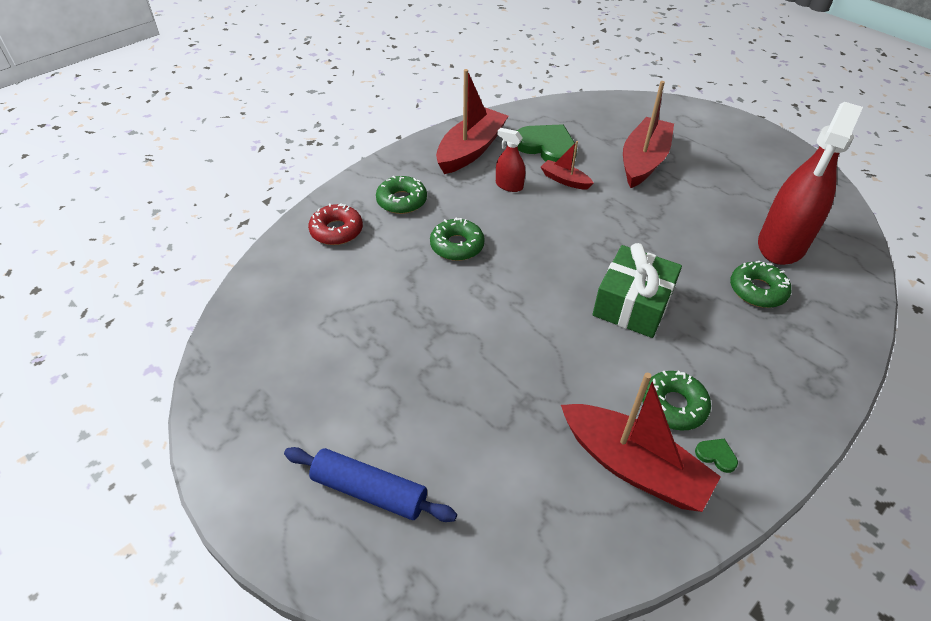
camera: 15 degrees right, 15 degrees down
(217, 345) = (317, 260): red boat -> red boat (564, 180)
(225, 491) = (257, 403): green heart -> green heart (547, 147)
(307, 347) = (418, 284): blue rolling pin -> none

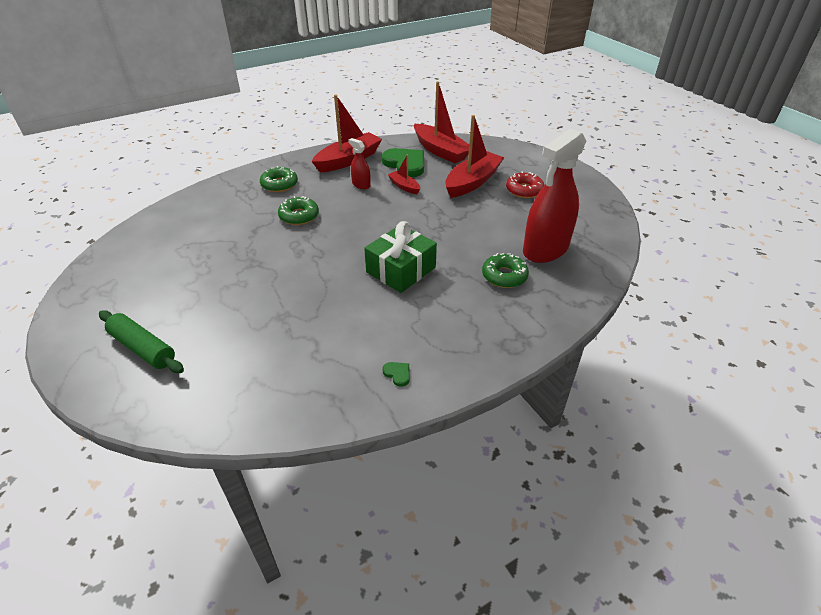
camera: 15 degrees right, 5 degrees down
(336, 231) = (224, 196): red donut -> red donut (524, 190)
(369, 491) = (143, 348): blue rolling pin -> green rolling pin
(633, 466) = (331, 369): red boat -> red boat (441, 151)
(673, 405) = (387, 337): green donut -> none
════════════════
DESCRIPTION OF THE TASK:
Copy out every line of the data that includes "boat".

EXERCISE OUTPUT:
(217, 345) = (317, 260): red boat -> red boat (564, 180)
(633, 466) = (331, 369): red boat -> red boat (441, 151)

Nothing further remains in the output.